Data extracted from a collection
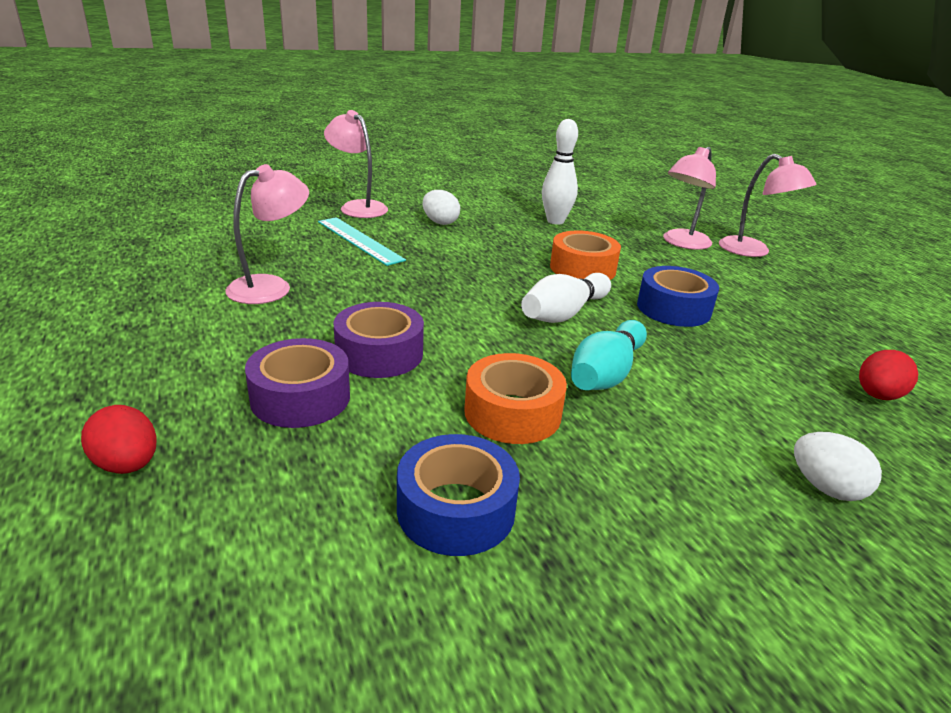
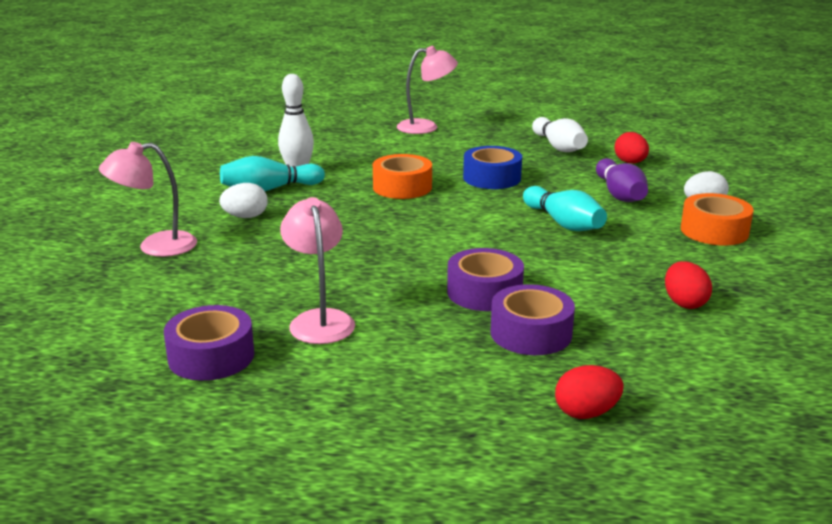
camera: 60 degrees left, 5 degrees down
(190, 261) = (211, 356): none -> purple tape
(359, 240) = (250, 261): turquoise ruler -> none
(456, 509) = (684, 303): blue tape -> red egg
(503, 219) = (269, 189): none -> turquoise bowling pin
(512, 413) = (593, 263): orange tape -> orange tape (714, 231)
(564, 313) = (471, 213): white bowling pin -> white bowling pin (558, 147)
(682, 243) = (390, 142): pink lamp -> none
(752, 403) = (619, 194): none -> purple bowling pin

* * *

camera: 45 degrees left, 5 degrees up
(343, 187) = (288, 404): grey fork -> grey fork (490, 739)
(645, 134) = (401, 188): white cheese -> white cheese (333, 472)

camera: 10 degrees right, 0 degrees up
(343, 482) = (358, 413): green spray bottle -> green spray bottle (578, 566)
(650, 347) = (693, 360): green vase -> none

_PROBLEM DETAILS_
For this exercise, output exactly the lines above from the line with "(645, 134) = (401, 188): white" to the line with "(650, 347) = (693, 360): green vase -> none", counting both, and leave out the rest.

_SOLUTION FOR THIS PROBLEM_
(645, 134) = (401, 188): white cheese -> white cheese (333, 472)

camera: 10 degrees right, 0 degrees up
(343, 482) = (358, 413): green spray bottle -> green spray bottle (578, 566)
(650, 347) = (693, 360): green vase -> none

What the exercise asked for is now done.